**What is being asked**
Find "black fork: 3 -> 1" in the data below; transcribe the line it appears on and each line after it, exactly, to the end, and nothing else.

**Information provided**
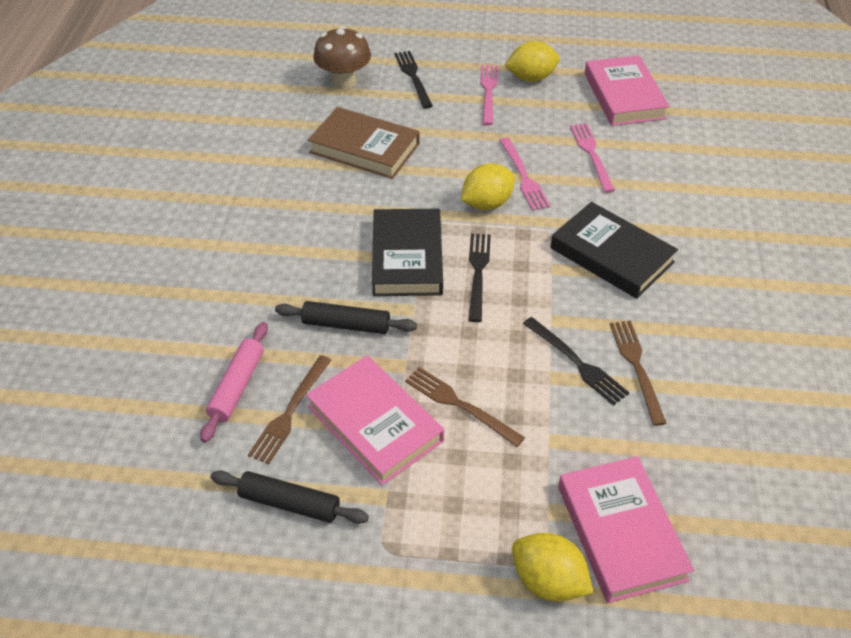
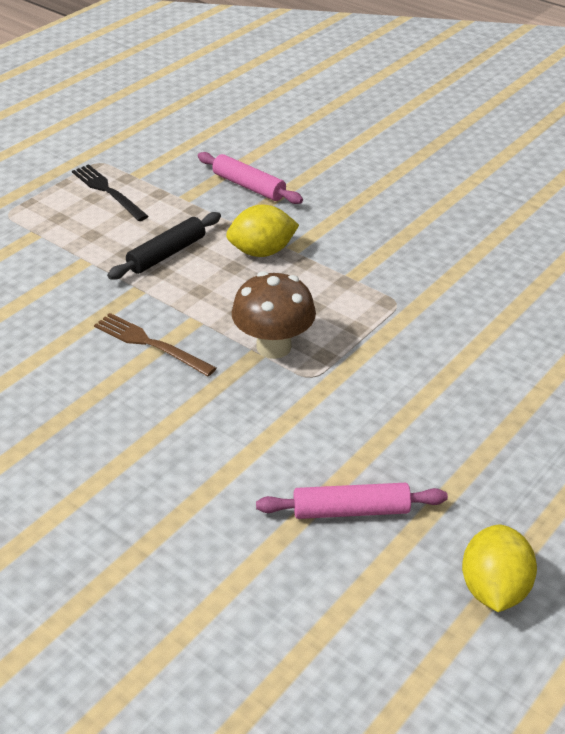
black book: 2 -> 0
black fork: 3 -> 1
black rolling pin: 2 -> 1
brown book: 1 -> 0
brown fork: 3 -> 1
pink book: 3 -> 0
pink fork: 3 -> 0
pink rolling pin: 1 -> 2
yellow lemon: 3 -> 2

**Answer section**
black fork: 3 -> 1
black rolling pin: 2 -> 1
brown book: 1 -> 0
brown fork: 3 -> 1
pink book: 3 -> 0
pink fork: 3 -> 0
pink rolling pin: 1 -> 2
yellow lemon: 3 -> 2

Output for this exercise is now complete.